## Exercise directions
Reproduce the material below line by line, beginning with its first line and ending with the line that contains "relocated | yellow_noretu"; leave out pictures.

## Given records

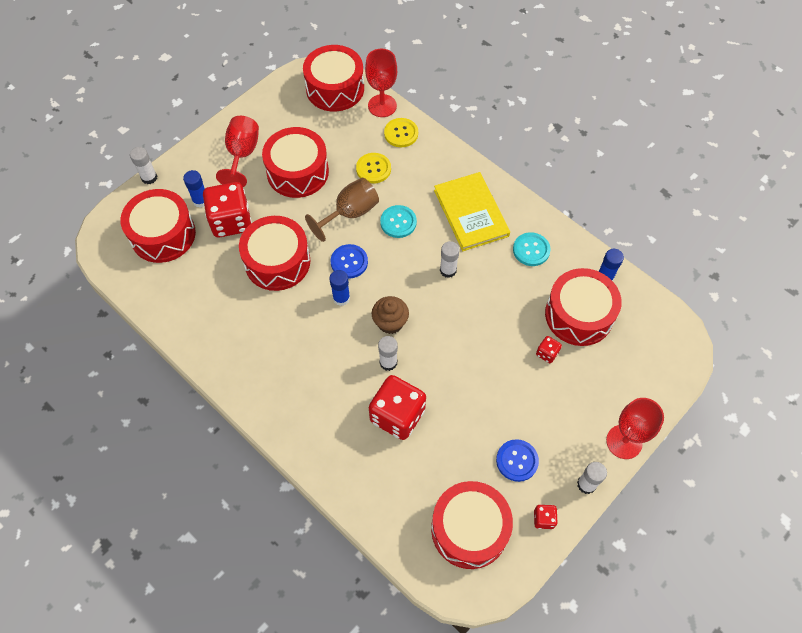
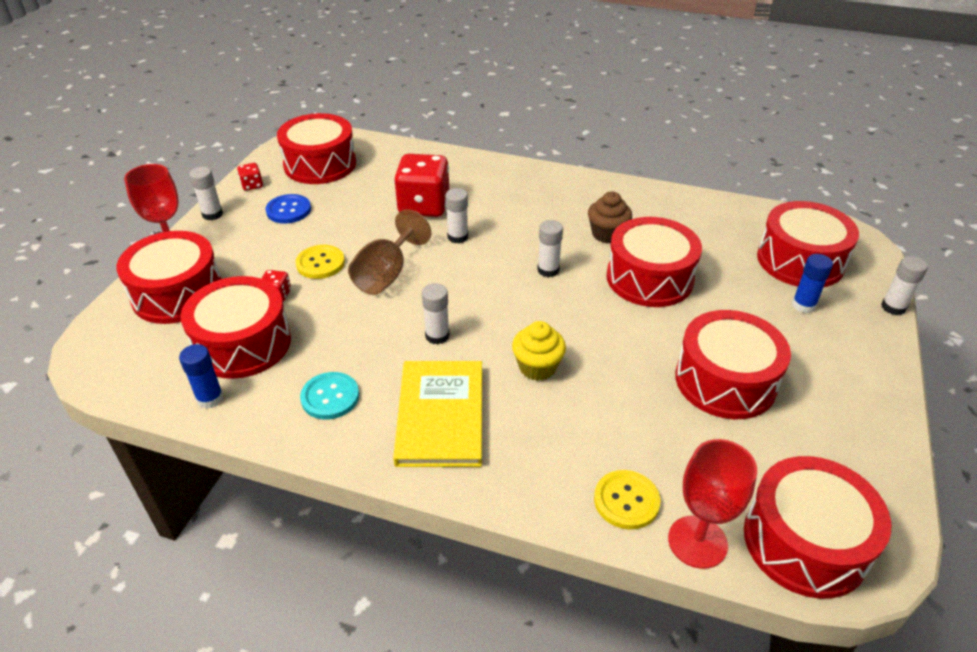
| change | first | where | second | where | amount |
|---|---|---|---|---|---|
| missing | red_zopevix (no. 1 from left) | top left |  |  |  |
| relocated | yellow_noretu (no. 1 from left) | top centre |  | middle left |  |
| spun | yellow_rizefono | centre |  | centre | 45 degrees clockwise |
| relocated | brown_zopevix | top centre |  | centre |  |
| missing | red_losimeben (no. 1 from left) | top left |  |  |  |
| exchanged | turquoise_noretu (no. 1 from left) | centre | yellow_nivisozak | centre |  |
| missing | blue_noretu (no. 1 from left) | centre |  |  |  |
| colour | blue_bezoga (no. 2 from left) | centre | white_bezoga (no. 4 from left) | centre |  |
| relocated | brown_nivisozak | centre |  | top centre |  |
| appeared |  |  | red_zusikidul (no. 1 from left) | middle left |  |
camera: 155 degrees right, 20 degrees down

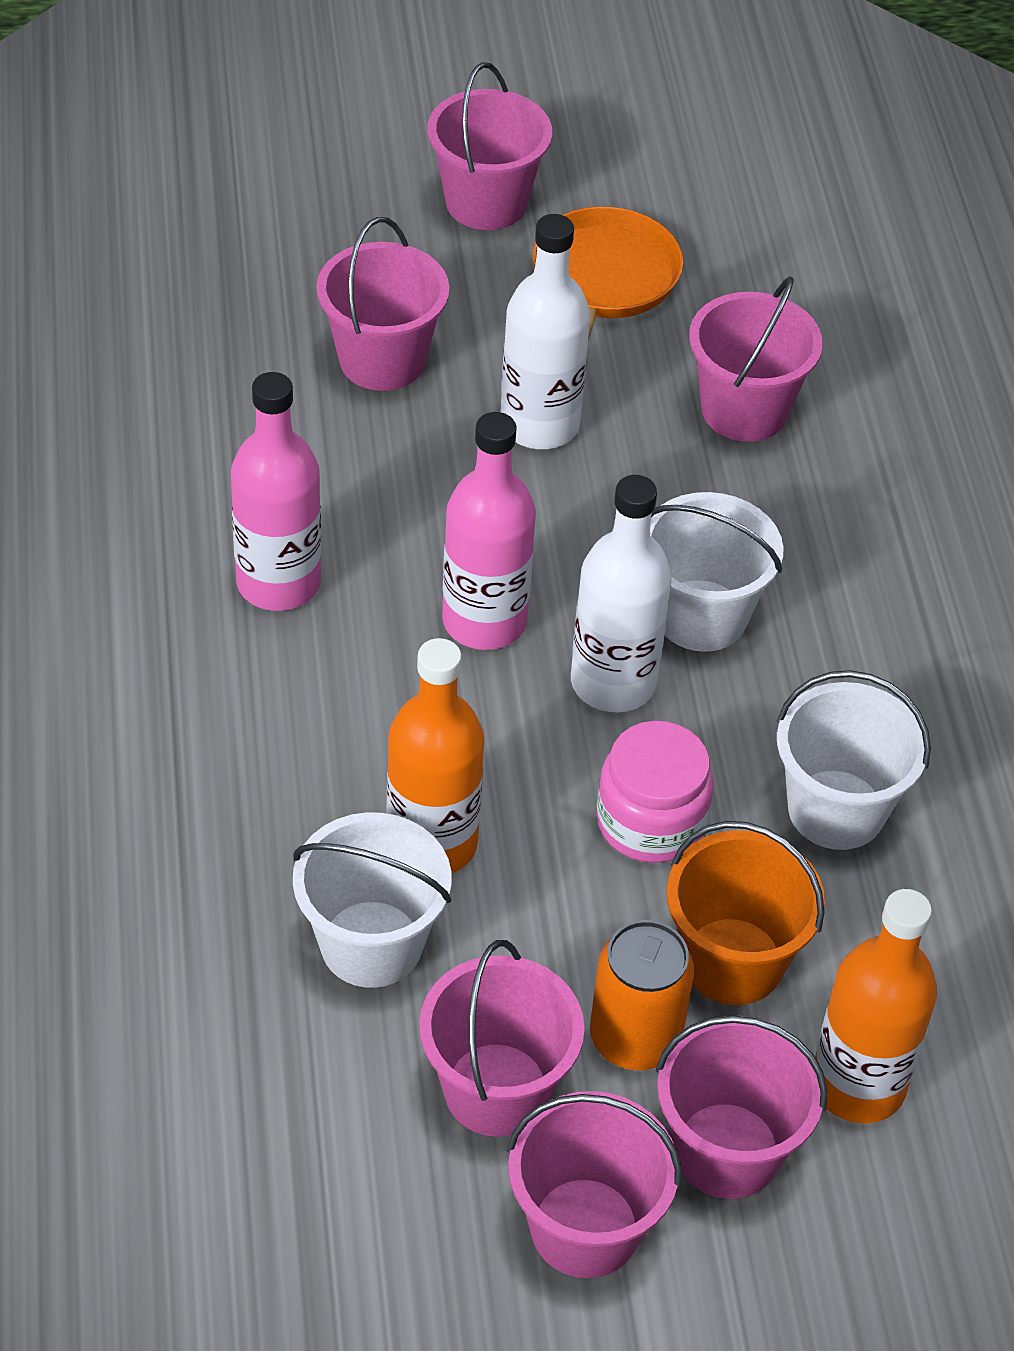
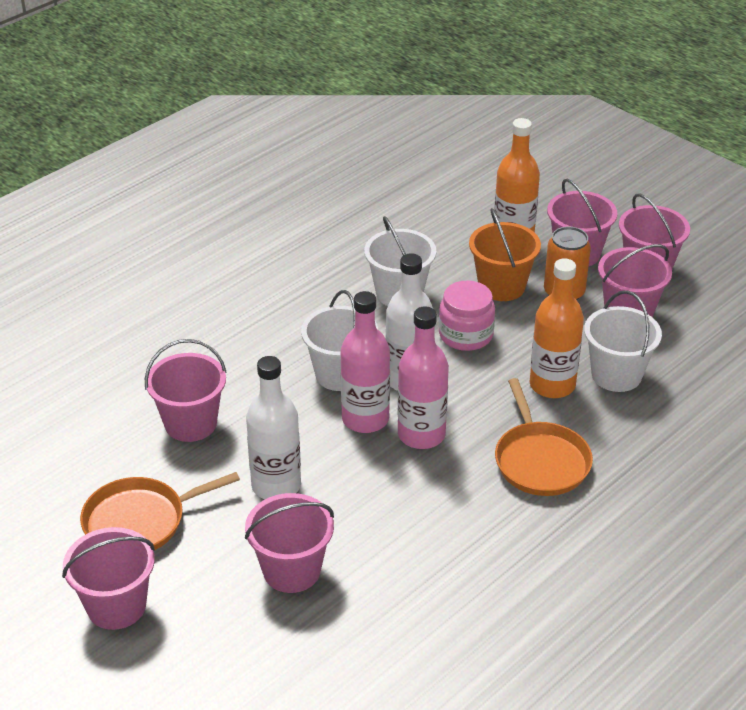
| change | first | where | second | where | amount |
|---|---|---|---|---|---|
| relocated | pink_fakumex (no. 1 from left) | middle left |  | centre |  |
| appeared |  |  | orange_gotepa (no. 2 from left) | middle right |  |
camera: 125 degrees left, 10 degrees down

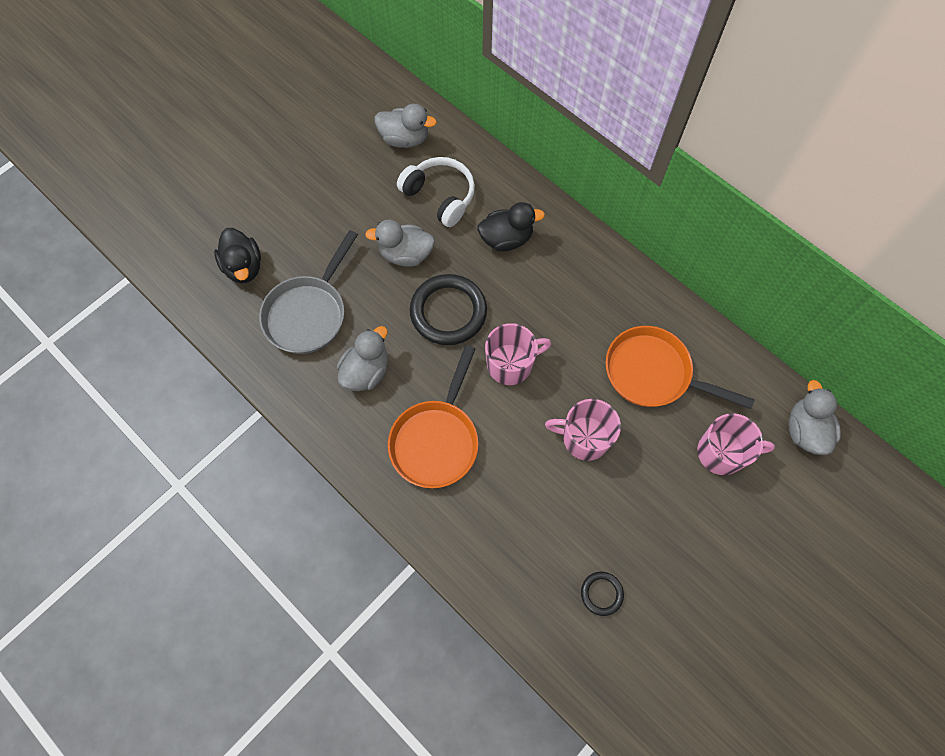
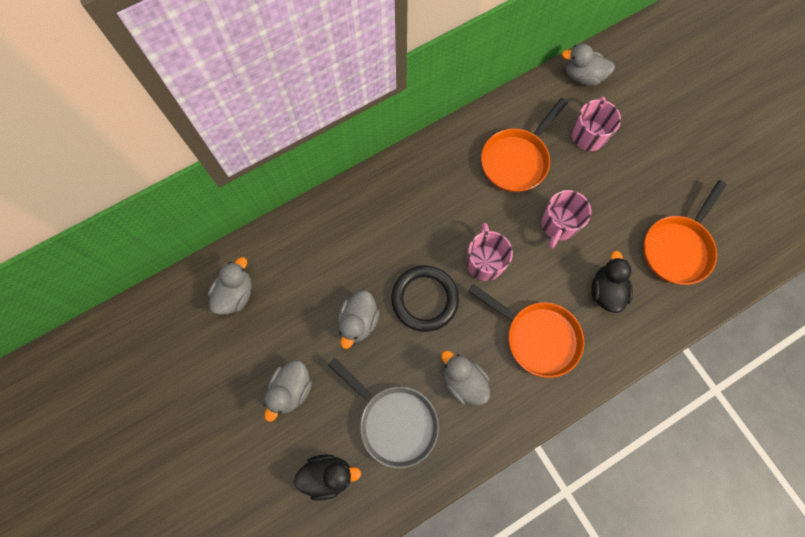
| change | first | where | second | where | amount |
|---|---|---|---|---|---|
| missing | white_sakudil | top centre |  |  |  |
| relocated | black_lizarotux (no. 2 from left) | top centre |  | middle right |  |
| exchanged | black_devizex (no. 2 from left) | bottom centre | orange_gotepa (no. 3 from left) | middle right |  |
| appeared |  |  | grey_lizarotux (no. 2 from left) | bottom centre |  |
camera: 75 degrees left, 5 degrees up

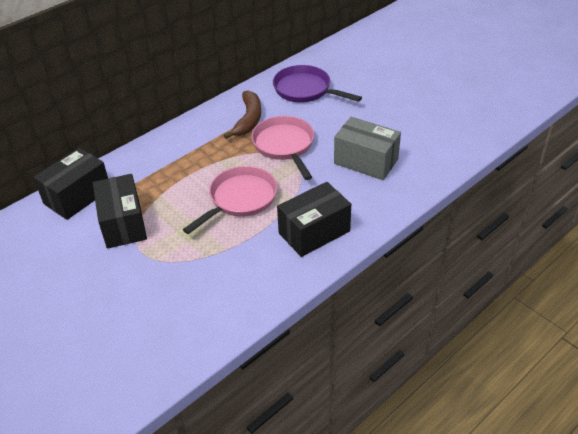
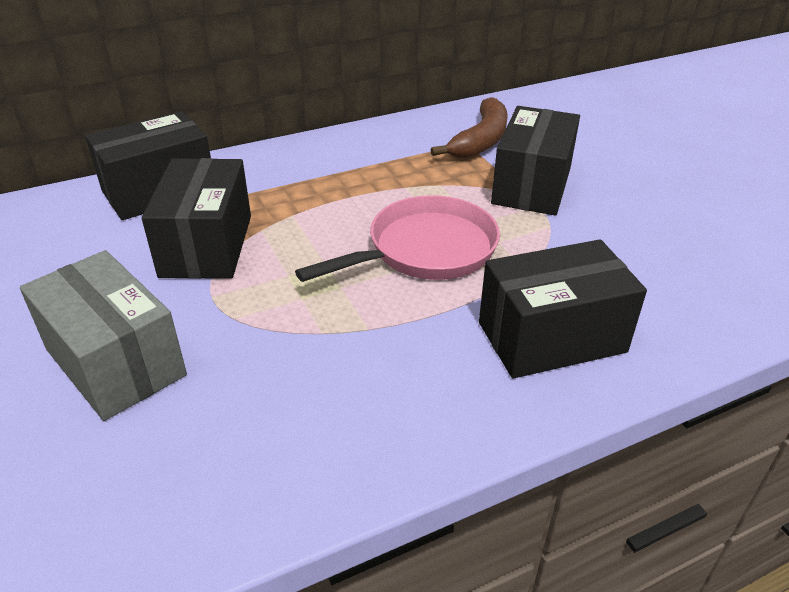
| change | first | where | second | where | amount |
|---|---|---|---|---|---|
| missing | purple_gotepa | top centre |  |  |  |
| exchanged | pink_gotepa (no. 2 from left) | centre | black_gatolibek (no. 3 from left) | top right |  |
| relocated | grey_gatolibek | centre |  | middle left |  |
camera: 15 degrees right, 5 degrees down

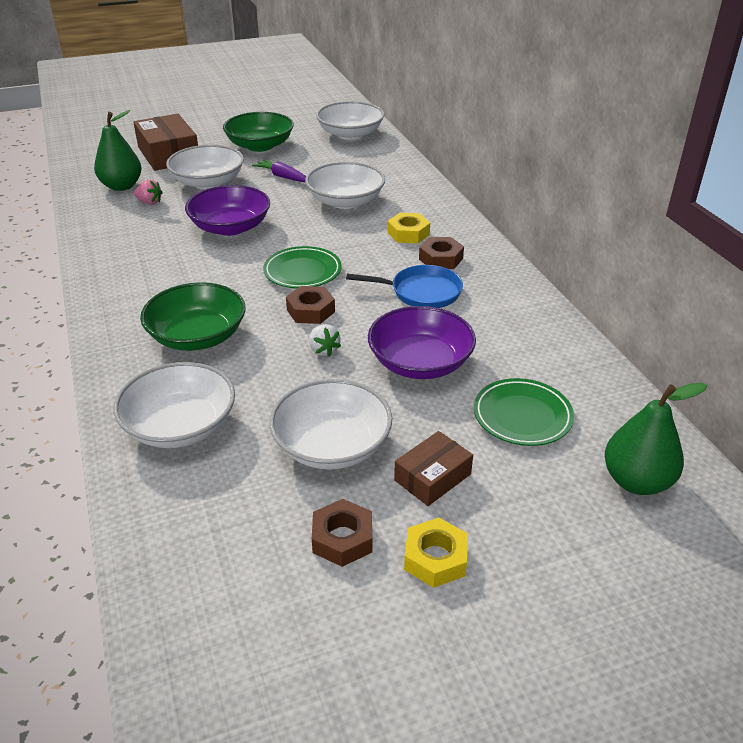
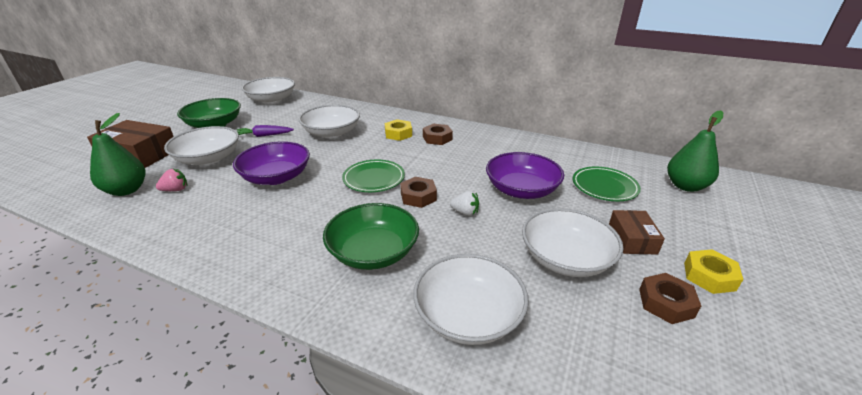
| change | first | where | second | where | amount |
|---|---|---|---|---|---|
| missing | blue_gotepa | centre |  |  |  |
camera: 45 degrees left, 5 degrees down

## Solution to the problem
| change | first | where | second | where | amount |
|---|---|---|---|---|---|
| missing | red_zopevix (no. 1 from left) | top left |  |  |  |
| relocated | yellow_noretu (no. 1 from left) | top centre |  | middle left |  |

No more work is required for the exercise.